Data entries
== Segment start ==

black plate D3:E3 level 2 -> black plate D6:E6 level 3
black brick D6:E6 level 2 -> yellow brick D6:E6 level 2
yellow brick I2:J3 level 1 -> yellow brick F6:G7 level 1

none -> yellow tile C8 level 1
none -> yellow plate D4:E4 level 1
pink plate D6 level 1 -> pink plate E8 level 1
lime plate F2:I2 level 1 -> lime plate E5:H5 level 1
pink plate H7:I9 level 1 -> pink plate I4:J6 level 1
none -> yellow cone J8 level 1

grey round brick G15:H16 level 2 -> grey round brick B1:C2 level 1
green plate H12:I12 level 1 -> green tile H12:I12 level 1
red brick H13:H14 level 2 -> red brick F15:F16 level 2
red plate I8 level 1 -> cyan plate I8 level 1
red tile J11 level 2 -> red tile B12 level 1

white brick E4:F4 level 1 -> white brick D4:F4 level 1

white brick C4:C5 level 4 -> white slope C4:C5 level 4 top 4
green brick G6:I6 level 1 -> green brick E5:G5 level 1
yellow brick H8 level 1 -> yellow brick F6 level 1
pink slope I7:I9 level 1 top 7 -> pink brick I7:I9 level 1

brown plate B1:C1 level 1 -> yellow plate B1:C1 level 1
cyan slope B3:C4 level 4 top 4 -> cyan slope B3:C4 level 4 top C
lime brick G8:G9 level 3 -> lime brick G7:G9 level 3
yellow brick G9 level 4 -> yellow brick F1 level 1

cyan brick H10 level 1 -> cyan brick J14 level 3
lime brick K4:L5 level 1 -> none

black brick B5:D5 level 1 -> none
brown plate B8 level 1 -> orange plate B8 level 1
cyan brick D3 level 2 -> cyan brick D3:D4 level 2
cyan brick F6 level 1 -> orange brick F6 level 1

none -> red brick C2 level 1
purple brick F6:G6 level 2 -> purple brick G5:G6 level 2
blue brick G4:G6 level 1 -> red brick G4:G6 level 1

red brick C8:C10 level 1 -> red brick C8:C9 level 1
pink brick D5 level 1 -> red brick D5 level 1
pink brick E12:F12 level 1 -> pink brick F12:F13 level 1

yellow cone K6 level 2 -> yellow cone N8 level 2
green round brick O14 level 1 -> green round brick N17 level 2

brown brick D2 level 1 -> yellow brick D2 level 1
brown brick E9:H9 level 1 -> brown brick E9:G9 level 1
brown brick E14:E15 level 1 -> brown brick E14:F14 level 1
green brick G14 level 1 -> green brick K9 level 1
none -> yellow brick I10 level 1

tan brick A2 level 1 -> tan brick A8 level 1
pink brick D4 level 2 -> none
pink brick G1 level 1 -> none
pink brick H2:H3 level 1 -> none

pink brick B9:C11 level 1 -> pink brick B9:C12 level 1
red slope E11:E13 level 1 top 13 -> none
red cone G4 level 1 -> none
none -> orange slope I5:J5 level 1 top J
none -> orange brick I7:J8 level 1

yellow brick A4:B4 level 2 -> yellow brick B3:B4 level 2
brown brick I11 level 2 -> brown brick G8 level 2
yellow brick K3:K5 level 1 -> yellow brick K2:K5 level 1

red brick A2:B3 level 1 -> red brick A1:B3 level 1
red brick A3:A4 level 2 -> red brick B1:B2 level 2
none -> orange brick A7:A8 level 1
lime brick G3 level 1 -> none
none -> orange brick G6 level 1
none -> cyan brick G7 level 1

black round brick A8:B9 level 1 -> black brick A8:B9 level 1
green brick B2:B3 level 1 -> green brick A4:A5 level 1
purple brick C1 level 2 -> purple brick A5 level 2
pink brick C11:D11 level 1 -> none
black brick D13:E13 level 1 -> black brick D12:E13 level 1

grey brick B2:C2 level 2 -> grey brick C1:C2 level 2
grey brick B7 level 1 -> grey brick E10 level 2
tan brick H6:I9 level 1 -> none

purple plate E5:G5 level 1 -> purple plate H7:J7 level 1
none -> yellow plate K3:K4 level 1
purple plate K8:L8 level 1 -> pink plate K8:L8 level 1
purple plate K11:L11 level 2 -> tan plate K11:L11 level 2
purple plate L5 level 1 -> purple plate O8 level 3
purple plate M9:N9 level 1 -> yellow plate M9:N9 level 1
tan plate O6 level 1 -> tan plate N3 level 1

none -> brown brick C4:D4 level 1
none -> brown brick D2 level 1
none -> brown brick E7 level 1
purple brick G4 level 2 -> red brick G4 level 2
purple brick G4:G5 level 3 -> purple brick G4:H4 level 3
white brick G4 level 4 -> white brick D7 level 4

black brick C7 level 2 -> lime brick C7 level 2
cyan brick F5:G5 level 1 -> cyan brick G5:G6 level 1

== Segment end ==

The problem
The answer must be the complete set of entries, retyped exactly.

Output of the task
black plate D3:E3 level 2 -> black plate D6:E6 level 3
black brick D6:E6 level 2 -> yellow brick D6:E6 level 2
yellow brick I2:J3 level 1 -> yellow brick F6:G7 level 1

none -> yellow tile C8 level 1
none -> yellow plate D4:E4 level 1
pink plate D6 level 1 -> pink plate E8 level 1
lime plate F2:I2 level 1 -> lime plate E5:H5 level 1
pink plate H7:I9 level 1 -> pink plate I4:J6 level 1
none -> yellow cone J8 level 1

grey round brick G15:H16 level 2 -> grey round brick B1:C2 level 1
green plate H12:I12 level 1 -> green tile H12:I12 level 1
red brick H13:H14 level 2 -> red brick F15:F16 level 2
red plate I8 level 1 -> cyan plate I8 level 1
red tile J11 level 2 -> red tile B12 level 1

white brick E4:F4 level 1 -> white brick D4:F4 level 1

white brick C4:C5 level 4 -> white slope C4:C5 level 4 top 4
green brick G6:I6 level 1 -> green brick E5:G5 level 1
yellow brick H8 level 1 -> yellow brick F6 level 1
pink slope I7:I9 level 1 top 7 -> pink brick I7:I9 level 1

brown plate B1:C1 level 1 -> yellow plate B1:C1 level 1
cyan slope B3:C4 level 4 top 4 -> cyan slope B3:C4 level 4 top C
lime brick G8:G9 level 3 -> lime brick G7:G9 level 3
yellow brick G9 level 4 -> yellow brick F1 level 1

cyan brick H10 level 1 -> cyan brick J14 level 3
lime brick K4:L5 level 1 -> none

black brick B5:D5 level 1 -> none
brown plate B8 level 1 -> orange plate B8 level 1
cyan brick D3 level 2 -> cyan brick D3:D4 level 2
cyan brick F6 level 1 -> orange brick F6 level 1

none -> red brick C2 level 1
purple brick F6:G6 level 2 -> purple brick G5:G6 level 2
blue brick G4:G6 level 1 -> red brick G4:G6 level 1

red brick C8:C10 level 1 -> red brick C8:C9 level 1
pink brick D5 level 1 -> red brick D5 level 1
pink brick E12:F12 level 1 -> pink brick F12:F13 level 1

yellow cone K6 level 2 -> yellow cone N8 level 2
green round brick O14 level 1 -> green round brick N17 level 2

brown brick D2 level 1 -> yellow brick D2 level 1
brown brick E9:H9 level 1 -> brown brick E9:G9 level 1
brown brick E14:E15 level 1 -> brown brick E14:F14 level 1
green brick G14 level 1 -> green brick K9 level 1
none -> yellow brick I10 level 1

tan brick A2 level 1 -> tan brick A8 level 1
pink brick D4 level 2 -> none
pink brick G1 level 1 -> none
pink brick H2:H3 level 1 -> none

pink brick B9:C11 level 1 -> pink brick B9:C12 level 1
red slope E11:E13 level 1 top 13 -> none
red cone G4 level 1 -> none
none -> orange slope I5:J5 level 1 top J
none -> orange brick I7:J8 level 1

yellow brick A4:B4 level 2 -> yellow brick B3:B4 level 2
brown brick I11 level 2 -> brown brick G8 level 2
yellow brick K3:K5 level 1 -> yellow brick K2:K5 level 1

red brick A2:B3 level 1 -> red brick A1:B3 level 1
red brick A3:A4 level 2 -> red brick B1:B2 level 2
none -> orange brick A7:A8 level 1
lime brick G3 level 1 -> none
none -> orange brick G6 level 1
none -> cyan brick G7 level 1

black round brick A8:B9 level 1 -> black brick A8:B9 level 1
green brick B2:B3 level 1 -> green brick A4:A5 level 1
purple brick C1 level 2 -> purple brick A5 level 2
pink brick C11:D11 level 1 -> none
black brick D13:E13 level 1 -> black brick D12:E13 level 1

grey brick B2:C2 level 2 -> grey brick C1:C2 level 2
grey brick B7 level 1 -> grey brick E10 level 2
tan brick H6:I9 level 1 -> none

purple plate E5:G5 level 1 -> purple plate H7:J7 level 1
none -> yellow plate K3:K4 level 1
purple plate K8:L8 level 1 -> pink plate K8:L8 level 1
purple plate K11:L11 level 2 -> tan plate K11:L11 level 2
purple plate L5 level 1 -> purple plate O8 level 3
purple plate M9:N9 level 1 -> yellow plate M9:N9 level 1
tan plate O6 level 1 -> tan plate N3 level 1

none -> brown brick C4:D4 level 1
none -> brown brick D2 level 1
none -> brown brick E7 level 1
purple brick G4 level 2 -> red brick G4 level 2
purple brick G4:G5 level 3 -> purple brick G4:H4 level 3
white brick G4 level 4 -> white brick D7 level 4

black brick C7 level 2 -> lime brick C7 level 2
cyan brick F5:G5 level 1 -> cyan brick G5:G6 level 1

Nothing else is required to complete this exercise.